TASK BRIEF:
In the response, the entries must appear exactly as supplied.

BEGIN DATA SECTION

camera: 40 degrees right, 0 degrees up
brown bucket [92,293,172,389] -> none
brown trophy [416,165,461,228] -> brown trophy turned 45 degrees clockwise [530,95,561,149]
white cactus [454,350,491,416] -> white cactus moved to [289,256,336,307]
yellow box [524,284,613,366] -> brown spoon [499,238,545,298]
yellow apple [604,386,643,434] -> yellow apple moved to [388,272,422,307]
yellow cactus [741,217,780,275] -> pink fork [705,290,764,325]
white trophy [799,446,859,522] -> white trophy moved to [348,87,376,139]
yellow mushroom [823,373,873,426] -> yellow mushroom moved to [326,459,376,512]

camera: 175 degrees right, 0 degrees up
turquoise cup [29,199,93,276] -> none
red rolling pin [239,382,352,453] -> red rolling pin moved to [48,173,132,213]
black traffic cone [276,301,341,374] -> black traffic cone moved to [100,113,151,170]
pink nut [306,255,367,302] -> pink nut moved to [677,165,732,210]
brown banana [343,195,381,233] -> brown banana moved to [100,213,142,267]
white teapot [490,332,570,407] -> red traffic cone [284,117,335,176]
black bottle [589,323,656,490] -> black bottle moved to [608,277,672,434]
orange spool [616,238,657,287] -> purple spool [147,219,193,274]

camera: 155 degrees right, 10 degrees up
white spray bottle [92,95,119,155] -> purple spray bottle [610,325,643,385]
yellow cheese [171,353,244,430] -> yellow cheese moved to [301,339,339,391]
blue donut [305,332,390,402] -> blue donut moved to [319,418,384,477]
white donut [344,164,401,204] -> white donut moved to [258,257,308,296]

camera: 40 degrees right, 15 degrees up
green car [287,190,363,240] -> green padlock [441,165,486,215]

END DATA SECTION

ANSWER BELOW:
camera: 40 degrees right, 0 degrees up
brown bucket [92,293,172,389] -> none
brown trophy [416,165,461,228] -> brown trophy turned 45 degrees clockwise [530,95,561,149]
white cactus [454,350,491,416] -> white cactus moved to [289,256,336,307]
yellow box [524,284,613,366] -> brown spoon [499,238,545,298]
yellow apple [604,386,643,434] -> yellow apple moved to [388,272,422,307]
yellow cactus [741,217,780,275] -> pink fork [705,290,764,325]
white trophy [799,446,859,522] -> white trophy moved to [348,87,376,139]
yellow mushroom [823,373,873,426] -> yellow mushroom moved to [326,459,376,512]

camera: 175 degrees right, 0 degrees up
turquoise cup [29,199,93,276] -> none
red rolling pin [239,382,352,453] -> red rolling pin moved to [48,173,132,213]
black traffic cone [276,301,341,374] -> black traffic cone moved to [100,113,151,170]
pink nut [306,255,367,302] -> pink nut moved to [677,165,732,210]
brown banana [343,195,381,233] -> brown banana moved to [100,213,142,267]
white teapot [490,332,570,407] -> red traffic cone [284,117,335,176]
black bottle [589,323,656,490] -> black bottle moved to [608,277,672,434]
orange spool [616,238,657,287] -> purple spool [147,219,193,274]

camera: 155 degrees right, 10 degrees up
white spray bottle [92,95,119,155] -> purple spray bottle [610,325,643,385]
yellow cheese [171,353,244,430] -> yellow cheese moved to [301,339,339,391]
blue donut [305,332,390,402] -> blue donut moved to [319,418,384,477]
white donut [344,164,401,204] -> white donut moved to [258,257,308,296]

camera: 40 degrees right, 15 degrees up
green car [287,190,363,240] -> green padlock [441,165,486,215]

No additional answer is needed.